=== INSTRUCTIONS TO FOLLOW ===
In full and word for word, return the listing that follows.

=== RAW DATA ===
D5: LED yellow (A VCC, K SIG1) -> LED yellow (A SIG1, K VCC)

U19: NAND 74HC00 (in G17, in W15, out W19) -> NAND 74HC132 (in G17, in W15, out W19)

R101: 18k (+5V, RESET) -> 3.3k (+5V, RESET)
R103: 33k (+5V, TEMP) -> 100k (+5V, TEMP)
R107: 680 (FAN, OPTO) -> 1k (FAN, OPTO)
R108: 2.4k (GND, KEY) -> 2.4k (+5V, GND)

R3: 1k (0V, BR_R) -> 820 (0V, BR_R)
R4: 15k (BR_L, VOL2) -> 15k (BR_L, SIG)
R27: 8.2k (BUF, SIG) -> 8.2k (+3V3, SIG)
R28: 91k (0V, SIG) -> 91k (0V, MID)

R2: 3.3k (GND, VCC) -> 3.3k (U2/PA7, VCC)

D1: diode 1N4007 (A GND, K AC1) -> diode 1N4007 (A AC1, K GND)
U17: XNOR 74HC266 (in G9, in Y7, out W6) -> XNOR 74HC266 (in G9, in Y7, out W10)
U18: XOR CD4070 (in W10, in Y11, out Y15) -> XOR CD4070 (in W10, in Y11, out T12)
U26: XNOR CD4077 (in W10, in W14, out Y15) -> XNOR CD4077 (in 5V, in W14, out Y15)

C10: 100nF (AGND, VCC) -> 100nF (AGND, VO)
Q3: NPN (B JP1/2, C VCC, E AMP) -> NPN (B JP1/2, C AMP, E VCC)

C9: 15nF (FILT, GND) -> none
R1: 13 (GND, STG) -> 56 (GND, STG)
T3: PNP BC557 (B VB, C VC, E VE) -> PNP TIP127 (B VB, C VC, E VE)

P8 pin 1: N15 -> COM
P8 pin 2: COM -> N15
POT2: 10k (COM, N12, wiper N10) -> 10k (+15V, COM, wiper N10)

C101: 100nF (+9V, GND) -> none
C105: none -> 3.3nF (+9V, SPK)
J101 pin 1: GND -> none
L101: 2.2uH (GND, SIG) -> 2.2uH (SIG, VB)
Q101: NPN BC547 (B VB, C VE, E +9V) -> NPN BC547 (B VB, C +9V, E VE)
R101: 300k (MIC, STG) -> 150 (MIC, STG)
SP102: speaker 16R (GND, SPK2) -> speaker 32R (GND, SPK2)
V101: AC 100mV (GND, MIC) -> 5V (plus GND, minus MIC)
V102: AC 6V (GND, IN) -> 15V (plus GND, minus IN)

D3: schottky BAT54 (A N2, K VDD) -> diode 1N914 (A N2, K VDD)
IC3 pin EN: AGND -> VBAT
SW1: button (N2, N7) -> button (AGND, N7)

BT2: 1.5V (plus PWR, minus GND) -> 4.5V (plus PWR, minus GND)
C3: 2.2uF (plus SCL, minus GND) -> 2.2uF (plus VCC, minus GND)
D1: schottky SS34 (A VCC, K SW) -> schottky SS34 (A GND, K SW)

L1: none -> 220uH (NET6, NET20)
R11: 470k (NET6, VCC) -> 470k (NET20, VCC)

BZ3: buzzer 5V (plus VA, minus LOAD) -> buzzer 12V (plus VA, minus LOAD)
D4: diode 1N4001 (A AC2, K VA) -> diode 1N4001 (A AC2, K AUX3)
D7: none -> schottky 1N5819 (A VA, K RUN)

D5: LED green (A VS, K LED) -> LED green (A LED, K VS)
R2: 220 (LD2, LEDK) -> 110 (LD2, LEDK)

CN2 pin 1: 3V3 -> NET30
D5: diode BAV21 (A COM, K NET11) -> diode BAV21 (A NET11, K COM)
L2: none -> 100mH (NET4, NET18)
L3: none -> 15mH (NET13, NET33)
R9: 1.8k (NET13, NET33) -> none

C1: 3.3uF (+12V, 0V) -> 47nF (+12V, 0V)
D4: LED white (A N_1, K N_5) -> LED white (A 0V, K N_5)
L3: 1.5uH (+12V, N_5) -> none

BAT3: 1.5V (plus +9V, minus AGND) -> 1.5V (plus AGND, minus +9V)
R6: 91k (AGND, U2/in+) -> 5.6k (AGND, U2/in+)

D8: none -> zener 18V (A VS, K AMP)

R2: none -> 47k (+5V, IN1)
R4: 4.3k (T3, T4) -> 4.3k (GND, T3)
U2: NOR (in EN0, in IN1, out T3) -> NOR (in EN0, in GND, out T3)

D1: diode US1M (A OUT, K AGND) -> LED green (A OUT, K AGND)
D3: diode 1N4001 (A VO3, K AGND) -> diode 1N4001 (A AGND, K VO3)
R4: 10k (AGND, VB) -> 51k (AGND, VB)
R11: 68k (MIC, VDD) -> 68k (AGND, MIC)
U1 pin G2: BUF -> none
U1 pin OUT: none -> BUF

=== EXPECTED OUTPUT ===
D5: LED yellow (A VCC, K SIG1) -> LED yellow (A SIG1, K VCC)

U19: NAND 74HC00 (in G17, in W15, out W19) -> NAND 74HC132 (in G17, in W15, out W19)

R101: 18k (+5V, RESET) -> 3.3k (+5V, RESET)
R103: 33k (+5V, TEMP) -> 100k (+5V, TEMP)
R107: 680 (FAN, OPTO) -> 1k (FAN, OPTO)
R108: 2.4k (GND, KEY) -> 2.4k (+5V, GND)

R3: 1k (0V, BR_R) -> 820 (0V, BR_R)
R4: 15k (BR_L, VOL2) -> 15k (BR_L, SIG)
R27: 8.2k (BUF, SIG) -> 8.2k (+3V3, SIG)
R28: 91k (0V, SIG) -> 91k (0V, MID)

R2: 3.3k (GND, VCC) -> 3.3k (U2/PA7, VCC)

D1: diode 1N4007 (A GND, K AC1) -> diode 1N4007 (A AC1, K GND)
U17: XNOR 74HC266 (in G9, in Y7, out W6) -> XNOR 74HC266 (in G9, in Y7, out W10)
U18: XOR CD4070 (in W10, in Y11, out Y15) -> XOR CD4070 (in W10, in Y11, out T12)
U26: XNOR CD4077 (in W10, in W14, out Y15) -> XNOR CD4077 (in 5V, in W14, out Y15)

C10: 100nF (AGND, VCC) -> 100nF (AGND, VO)
Q3: NPN (B JP1/2, C VCC, E AMP) -> NPN (B JP1/2, C AMP, E VCC)

C9: 15nF (FILT, GND) -> none
R1: 13 (GND, STG) -> 56 (GND, STG)
T3: PNP BC557 (B VB, C VC, E VE) -> PNP TIP127 (B VB, C VC, E VE)

P8 pin 1: N15 -> COM
P8 pin 2: COM -> N15
POT2: 10k (COM, N12, wiper N10) -> 10k (+15V, COM, wiper N10)

C101: 100nF (+9V, GND) -> none
C105: none -> 3.3nF (+9V, SPK)
J101 pin 1: GND -> none
L101: 2.2uH (GND, SIG) -> 2.2uH (SIG, VB)
Q101: NPN BC547 (B VB, C VE, E +9V) -> NPN BC547 (B VB, C +9V, E VE)
R101: 300k (MIC, STG) -> 150 (MIC, STG)
SP102: speaker 16R (GND, SPK2) -> speaker 32R (GND, SPK2)
V101: AC 100mV (GND, MIC) -> 5V (plus GND, minus MIC)
V102: AC 6V (GND, IN) -> 15V (plus GND, minus IN)

D3: schottky BAT54 (A N2, K VDD) -> diode 1N914 (A N2, K VDD)
IC3 pin EN: AGND -> VBAT
SW1: button (N2, N7) -> button (AGND, N7)

BT2: 1.5V (plus PWR, minus GND) -> 4.5V (plus PWR, minus GND)
C3: 2.2uF (plus SCL, minus GND) -> 2.2uF (plus VCC, minus GND)
D1: schottky SS34 (A VCC, K SW) -> schottky SS34 (A GND, K SW)

L1: none -> 220uH (NET6, NET20)
R11: 470k (NET6, VCC) -> 470k (NET20, VCC)

BZ3: buzzer 5V (plus VA, minus LOAD) -> buzzer 12V (plus VA, minus LOAD)
D4: diode 1N4001 (A AC2, K VA) -> diode 1N4001 (A AC2, K AUX3)
D7: none -> schottky 1N5819 (A VA, K RUN)

D5: LED green (A VS, K LED) -> LED green (A LED, K VS)
R2: 220 (LD2, LEDK) -> 110 (LD2, LEDK)

CN2 pin 1: 3V3 -> NET30
D5: diode BAV21 (A COM, K NET11) -> diode BAV21 (A NET11, K COM)
L2: none -> 100mH (NET4, NET18)
L3: none -> 15mH (NET13, NET33)
R9: 1.8k (NET13, NET33) -> none

C1: 3.3uF (+12V, 0V) -> 47nF (+12V, 0V)
D4: LED white (A N_1, K N_5) -> LED white (A 0V, K N_5)
L3: 1.5uH (+12V, N_5) -> none

BAT3: 1.5V (plus +9V, minus AGND) -> 1.5V (plus AGND, minus +9V)
R6: 91k (AGND, U2/in+) -> 5.6k (AGND, U2/in+)

D8: none -> zener 18V (A VS, K AMP)

R2: none -> 47k (+5V, IN1)
R4: 4.3k (T3, T4) -> 4.3k (GND, T3)
U2: NOR (in EN0, in IN1, out T3) -> NOR (in EN0, in GND, out T3)

D1: diode US1M (A OUT, K AGND) -> LED green (A OUT, K AGND)
D3: diode 1N4001 (A VO3, K AGND) -> diode 1N4001 (A AGND, K VO3)
R4: 10k (AGND, VB) -> 51k (AGND, VB)
R11: 68k (MIC, VDD) -> 68k (AGND, MIC)
U1 pin G2: BUF -> none
U1 pin OUT: none -> BUF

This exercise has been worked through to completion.